Exercise requirements >> Write the records out again exactly, leaving no images in.

Study material >>
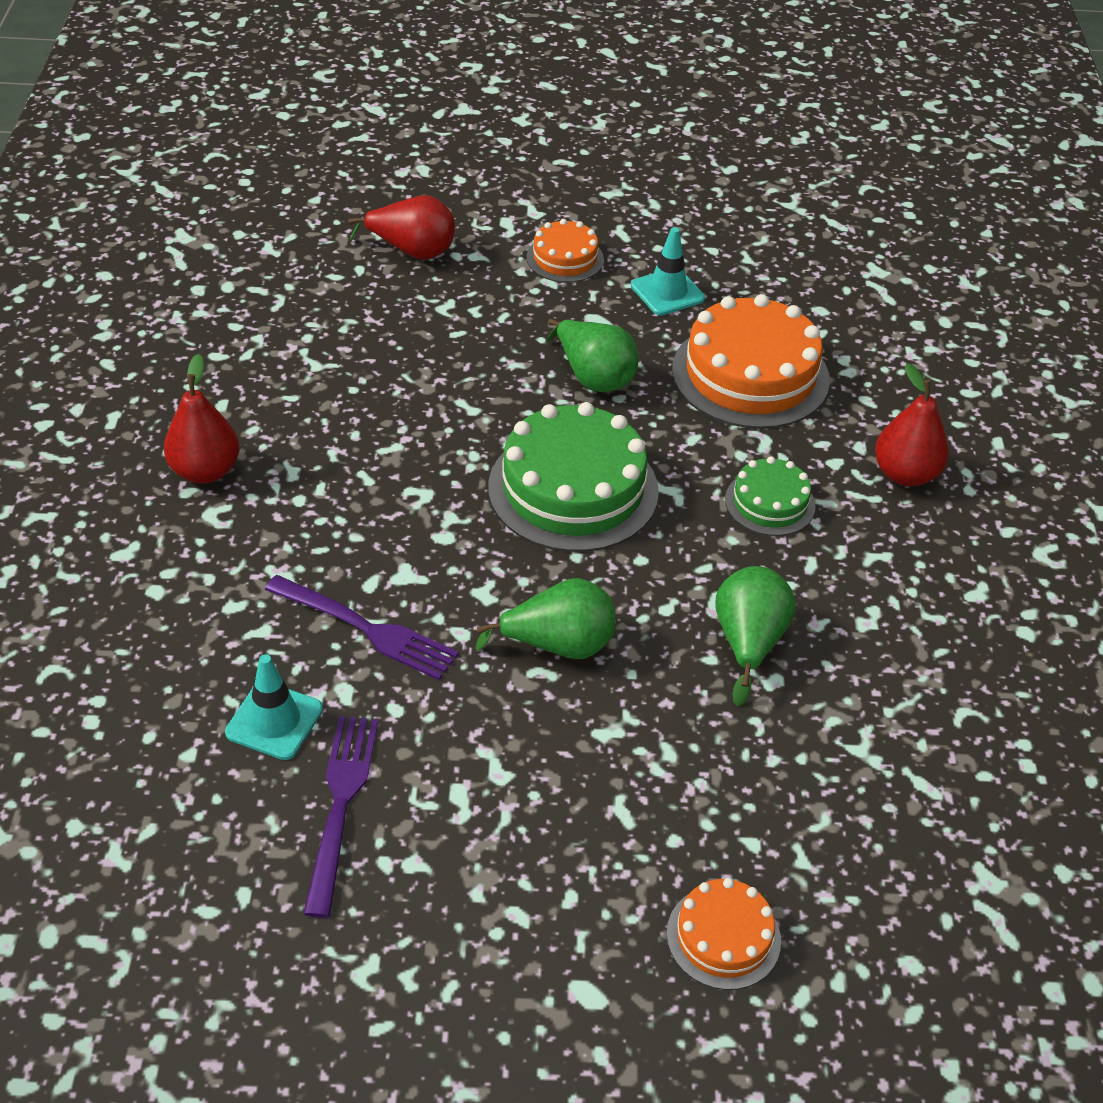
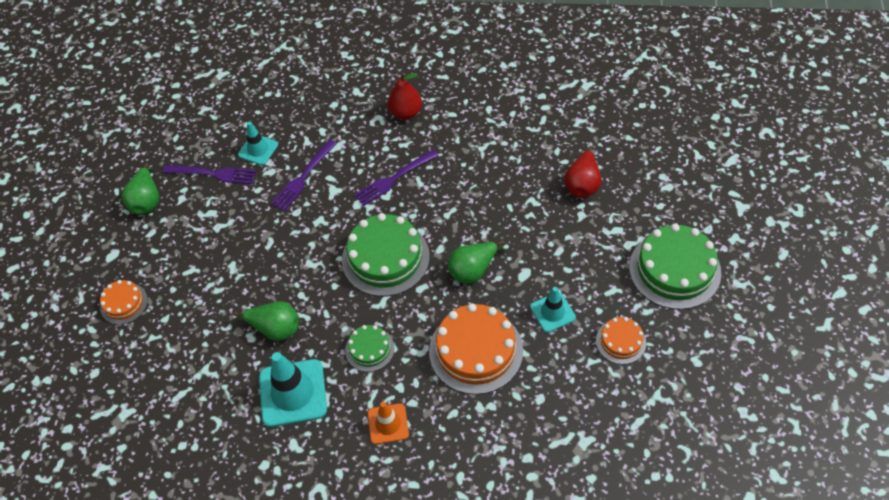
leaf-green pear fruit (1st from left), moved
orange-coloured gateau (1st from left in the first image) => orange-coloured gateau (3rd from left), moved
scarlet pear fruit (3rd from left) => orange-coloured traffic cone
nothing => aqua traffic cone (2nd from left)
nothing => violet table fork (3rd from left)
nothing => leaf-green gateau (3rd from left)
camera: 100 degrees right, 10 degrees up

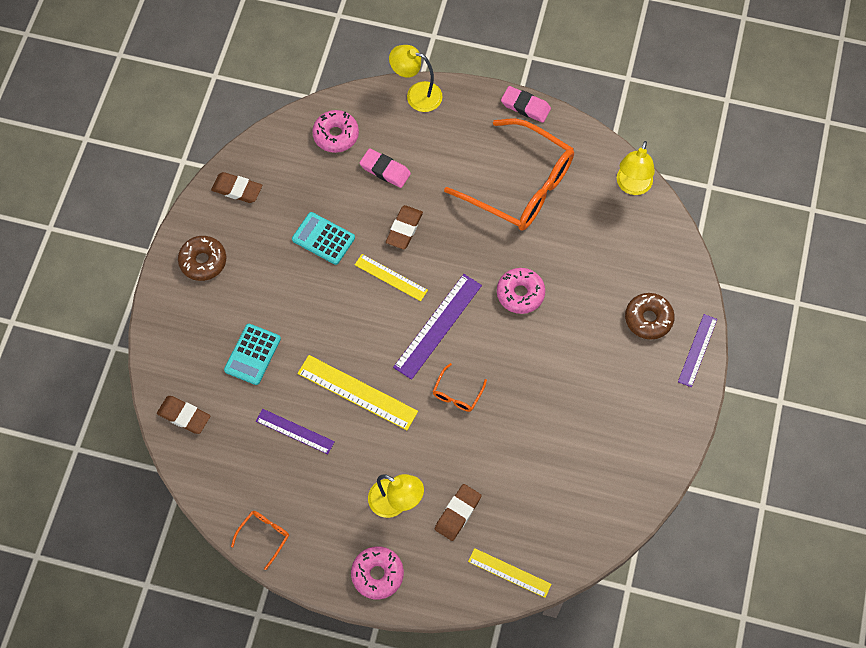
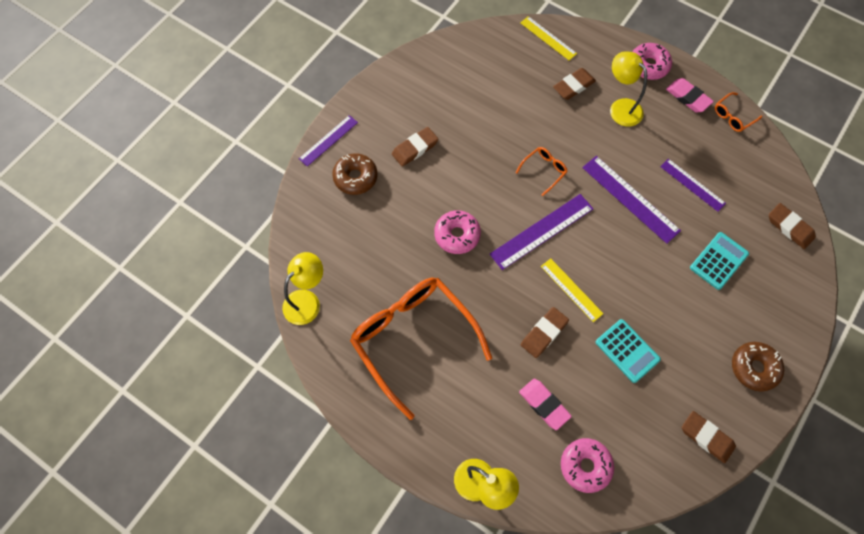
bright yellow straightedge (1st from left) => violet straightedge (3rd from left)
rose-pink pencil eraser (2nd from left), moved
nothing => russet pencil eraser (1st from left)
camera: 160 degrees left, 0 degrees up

Response area >>
leaf-green pear fruit (1st from left), moved
orange-coloured gateau (1st from left in the first image) => orange-coloured gateau (3rd from left), moved
scarlet pear fruit (3rd from left) => orange-coloured traffic cone
nothing => aqua traffic cone (2nd from left)
nothing => violet table fork (3rd from left)
nothing => leaf-green gateau (3rd from left)
camera: 100 degrees right, 10 degrees up

bright yellow straightedge (1st from left) => violet straightedge (3rd from left)
rose-pink pencil eraser (2nd from left), moved
nothing => russet pencil eraser (1st from left)
camera: 160 degrees left, 0 degrees up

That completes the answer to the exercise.